(Beginning of RECORDS FOR THE EXERCISE)
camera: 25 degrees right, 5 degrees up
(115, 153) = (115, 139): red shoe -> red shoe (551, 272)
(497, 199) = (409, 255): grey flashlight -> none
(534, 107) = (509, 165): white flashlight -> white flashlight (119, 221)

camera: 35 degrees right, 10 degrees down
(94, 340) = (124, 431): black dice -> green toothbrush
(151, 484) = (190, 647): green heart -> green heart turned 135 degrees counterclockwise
(End of RECORDS FOR THE EXERCISE)
(Beginning of RECORDS FOR THE EXERCISE)
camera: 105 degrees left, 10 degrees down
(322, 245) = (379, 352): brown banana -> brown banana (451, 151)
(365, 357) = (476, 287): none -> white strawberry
(End of RECORDS FOR THE EXERCISE)
WORK TO BE COMPLETED
All lines above from the one containing "camera: 105 degrees left, 10 degrees down" to the one containing "(365, 357) = (476, 287): none" must be repeated exactly, both lines included, and no others.

EXERCISE RESPONSE
camera: 105 degrees left, 10 degrees down
(322, 245) = (379, 352): brown banana -> brown banana (451, 151)
(365, 357) = (476, 287): none -> white strawberry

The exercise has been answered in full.